*** Supplied entries ***
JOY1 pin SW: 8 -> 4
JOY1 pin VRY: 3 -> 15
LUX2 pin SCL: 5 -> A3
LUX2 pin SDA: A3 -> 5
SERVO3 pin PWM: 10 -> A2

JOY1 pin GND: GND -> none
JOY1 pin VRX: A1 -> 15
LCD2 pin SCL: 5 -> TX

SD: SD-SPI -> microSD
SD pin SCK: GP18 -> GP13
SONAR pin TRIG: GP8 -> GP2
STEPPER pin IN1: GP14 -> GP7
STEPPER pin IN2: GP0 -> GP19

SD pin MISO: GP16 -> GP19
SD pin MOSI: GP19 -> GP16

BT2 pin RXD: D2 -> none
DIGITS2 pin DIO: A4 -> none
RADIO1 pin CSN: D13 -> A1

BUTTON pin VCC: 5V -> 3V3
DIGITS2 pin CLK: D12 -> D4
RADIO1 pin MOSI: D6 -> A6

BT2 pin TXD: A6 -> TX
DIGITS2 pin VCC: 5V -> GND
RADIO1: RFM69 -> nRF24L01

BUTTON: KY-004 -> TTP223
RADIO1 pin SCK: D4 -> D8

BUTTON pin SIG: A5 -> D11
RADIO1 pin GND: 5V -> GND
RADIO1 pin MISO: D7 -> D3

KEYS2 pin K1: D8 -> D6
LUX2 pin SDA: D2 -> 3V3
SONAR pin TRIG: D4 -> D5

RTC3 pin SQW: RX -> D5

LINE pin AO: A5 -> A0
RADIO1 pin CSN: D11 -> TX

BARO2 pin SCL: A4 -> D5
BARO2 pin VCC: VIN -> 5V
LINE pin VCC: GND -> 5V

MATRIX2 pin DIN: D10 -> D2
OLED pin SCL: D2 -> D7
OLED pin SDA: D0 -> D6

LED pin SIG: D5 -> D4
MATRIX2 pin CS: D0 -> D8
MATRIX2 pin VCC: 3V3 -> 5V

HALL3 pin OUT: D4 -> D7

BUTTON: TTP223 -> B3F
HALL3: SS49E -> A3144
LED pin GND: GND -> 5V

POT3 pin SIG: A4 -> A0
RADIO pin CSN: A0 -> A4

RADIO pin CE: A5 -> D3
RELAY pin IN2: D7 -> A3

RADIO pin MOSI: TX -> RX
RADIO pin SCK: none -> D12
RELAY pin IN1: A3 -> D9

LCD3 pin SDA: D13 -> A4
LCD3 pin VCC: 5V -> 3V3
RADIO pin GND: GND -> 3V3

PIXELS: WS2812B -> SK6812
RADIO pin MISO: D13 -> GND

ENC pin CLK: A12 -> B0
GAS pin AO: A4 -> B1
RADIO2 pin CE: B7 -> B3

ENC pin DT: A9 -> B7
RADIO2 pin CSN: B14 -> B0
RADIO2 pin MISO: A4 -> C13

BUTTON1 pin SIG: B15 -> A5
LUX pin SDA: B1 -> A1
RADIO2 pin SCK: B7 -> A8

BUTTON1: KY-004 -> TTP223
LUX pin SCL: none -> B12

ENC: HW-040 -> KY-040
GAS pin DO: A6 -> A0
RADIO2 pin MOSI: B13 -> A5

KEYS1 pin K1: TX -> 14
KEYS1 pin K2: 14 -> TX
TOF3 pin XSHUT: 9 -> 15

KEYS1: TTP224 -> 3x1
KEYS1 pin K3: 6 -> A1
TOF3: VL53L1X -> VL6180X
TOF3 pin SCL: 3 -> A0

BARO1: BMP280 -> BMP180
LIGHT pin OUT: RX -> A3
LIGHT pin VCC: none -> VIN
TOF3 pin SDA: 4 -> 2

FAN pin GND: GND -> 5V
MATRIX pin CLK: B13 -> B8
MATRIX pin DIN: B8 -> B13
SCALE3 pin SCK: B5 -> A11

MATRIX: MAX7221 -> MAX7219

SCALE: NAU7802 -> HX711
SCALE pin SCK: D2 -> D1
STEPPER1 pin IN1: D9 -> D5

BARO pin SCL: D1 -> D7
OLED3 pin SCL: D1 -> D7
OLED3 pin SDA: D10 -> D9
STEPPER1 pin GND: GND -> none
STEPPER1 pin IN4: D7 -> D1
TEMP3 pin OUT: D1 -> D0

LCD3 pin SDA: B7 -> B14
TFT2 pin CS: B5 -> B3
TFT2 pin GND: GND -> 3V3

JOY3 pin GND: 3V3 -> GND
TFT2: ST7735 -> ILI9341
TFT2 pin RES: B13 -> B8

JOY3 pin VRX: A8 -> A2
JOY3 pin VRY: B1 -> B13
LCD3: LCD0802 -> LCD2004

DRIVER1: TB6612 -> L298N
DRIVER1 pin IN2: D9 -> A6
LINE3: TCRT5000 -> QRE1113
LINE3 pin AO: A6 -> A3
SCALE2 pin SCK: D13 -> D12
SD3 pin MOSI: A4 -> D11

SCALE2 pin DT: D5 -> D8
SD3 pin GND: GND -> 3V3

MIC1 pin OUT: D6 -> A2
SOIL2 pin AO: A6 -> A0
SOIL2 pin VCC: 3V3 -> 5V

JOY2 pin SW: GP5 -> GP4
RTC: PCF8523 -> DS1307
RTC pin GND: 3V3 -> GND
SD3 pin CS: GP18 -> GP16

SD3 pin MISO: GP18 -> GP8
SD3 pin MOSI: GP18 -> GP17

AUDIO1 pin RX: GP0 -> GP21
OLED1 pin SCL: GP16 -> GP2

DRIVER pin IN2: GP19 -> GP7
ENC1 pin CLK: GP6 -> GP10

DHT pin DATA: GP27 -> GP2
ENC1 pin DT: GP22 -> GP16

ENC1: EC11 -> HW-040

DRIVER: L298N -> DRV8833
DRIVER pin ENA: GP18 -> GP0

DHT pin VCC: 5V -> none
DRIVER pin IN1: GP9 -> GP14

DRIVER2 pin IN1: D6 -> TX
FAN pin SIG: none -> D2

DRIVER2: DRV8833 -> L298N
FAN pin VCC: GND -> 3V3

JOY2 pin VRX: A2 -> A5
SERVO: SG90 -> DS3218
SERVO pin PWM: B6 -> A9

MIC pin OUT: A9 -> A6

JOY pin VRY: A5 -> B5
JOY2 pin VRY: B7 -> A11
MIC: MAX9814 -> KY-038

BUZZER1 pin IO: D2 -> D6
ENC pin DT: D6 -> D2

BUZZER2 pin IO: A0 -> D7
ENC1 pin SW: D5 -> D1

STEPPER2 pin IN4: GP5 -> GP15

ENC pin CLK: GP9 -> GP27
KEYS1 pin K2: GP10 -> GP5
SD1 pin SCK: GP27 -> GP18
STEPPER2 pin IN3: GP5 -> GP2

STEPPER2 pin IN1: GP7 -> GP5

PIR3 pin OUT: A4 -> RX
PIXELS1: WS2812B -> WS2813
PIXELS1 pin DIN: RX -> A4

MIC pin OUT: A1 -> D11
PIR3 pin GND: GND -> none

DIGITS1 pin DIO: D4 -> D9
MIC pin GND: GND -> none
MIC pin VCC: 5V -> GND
*** End of Supplied entries ***
**What is being asked**
Word for word, reproduce the listing from its first line through the line that has "LUX pin SCL: none -> B12" in it, and go no further.

**Result for this exercise**
JOY1 pin SW: 8 -> 4
JOY1 pin VRY: 3 -> 15
LUX2 pin SCL: 5 -> A3
LUX2 pin SDA: A3 -> 5
SERVO3 pin PWM: 10 -> A2

JOY1 pin GND: GND -> none
JOY1 pin VRX: A1 -> 15
LCD2 pin SCL: 5 -> TX

SD: SD-SPI -> microSD
SD pin SCK: GP18 -> GP13
SONAR pin TRIG: GP8 -> GP2
STEPPER pin IN1: GP14 -> GP7
STEPPER pin IN2: GP0 -> GP19

SD pin MISO: GP16 -> GP19
SD pin MOSI: GP19 -> GP16

BT2 pin RXD: D2 -> none
DIGITS2 pin DIO: A4 -> none
RADIO1 pin CSN: D13 -> A1

BUTTON pin VCC: 5V -> 3V3
DIGITS2 pin CLK: D12 -> D4
RADIO1 pin MOSI: D6 -> A6

BT2 pin TXD: A6 -> TX
DIGITS2 pin VCC: 5V -> GND
RADIO1: RFM69 -> nRF24L01

BUTTON: KY-004 -> TTP223
RADIO1 pin SCK: D4 -> D8

BUTTON pin SIG: A5 -> D11
RADIO1 pin GND: 5V -> GND
RADIO1 pin MISO: D7 -> D3

KEYS2 pin K1: D8 -> D6
LUX2 pin SDA: D2 -> 3V3
SONAR pin TRIG: D4 -> D5

RTC3 pin SQW: RX -> D5

LINE pin AO: A5 -> A0
RADIO1 pin CSN: D11 -> TX

BARO2 pin SCL: A4 -> D5
BARO2 pin VCC: VIN -> 5V
LINE pin VCC: GND -> 5V

MATRIX2 pin DIN: D10 -> D2
OLED pin SCL: D2 -> D7
OLED pin SDA: D0 -> D6

LED pin SIG: D5 -> D4
MATRIX2 pin CS: D0 -> D8
MATRIX2 pin VCC: 3V3 -> 5V

HALL3 pin OUT: D4 -> D7

BUTTON: TTP223 -> B3F
HALL3: SS49E -> A3144
LED pin GND: GND -> 5V

POT3 pin SIG: A4 -> A0
RADIO pin CSN: A0 -> A4

RADIO pin CE: A5 -> D3
RELAY pin IN2: D7 -> A3

RADIO pin MOSI: TX -> RX
RADIO pin SCK: none -> D12
RELAY pin IN1: A3 -> D9

LCD3 pin SDA: D13 -> A4
LCD3 pin VCC: 5V -> 3V3
RADIO pin GND: GND -> 3V3

PIXELS: WS2812B -> SK6812
RADIO pin MISO: D13 -> GND

ENC pin CLK: A12 -> B0
GAS pin AO: A4 -> B1
RADIO2 pin CE: B7 -> B3

ENC pin DT: A9 -> B7
RADIO2 pin CSN: B14 -> B0
RADIO2 pin MISO: A4 -> C13

BUTTON1 pin SIG: B15 -> A5
LUX pin SDA: B1 -> A1
RADIO2 pin SCK: B7 -> A8

BUTTON1: KY-004 -> TTP223
LUX pin SCL: none -> B12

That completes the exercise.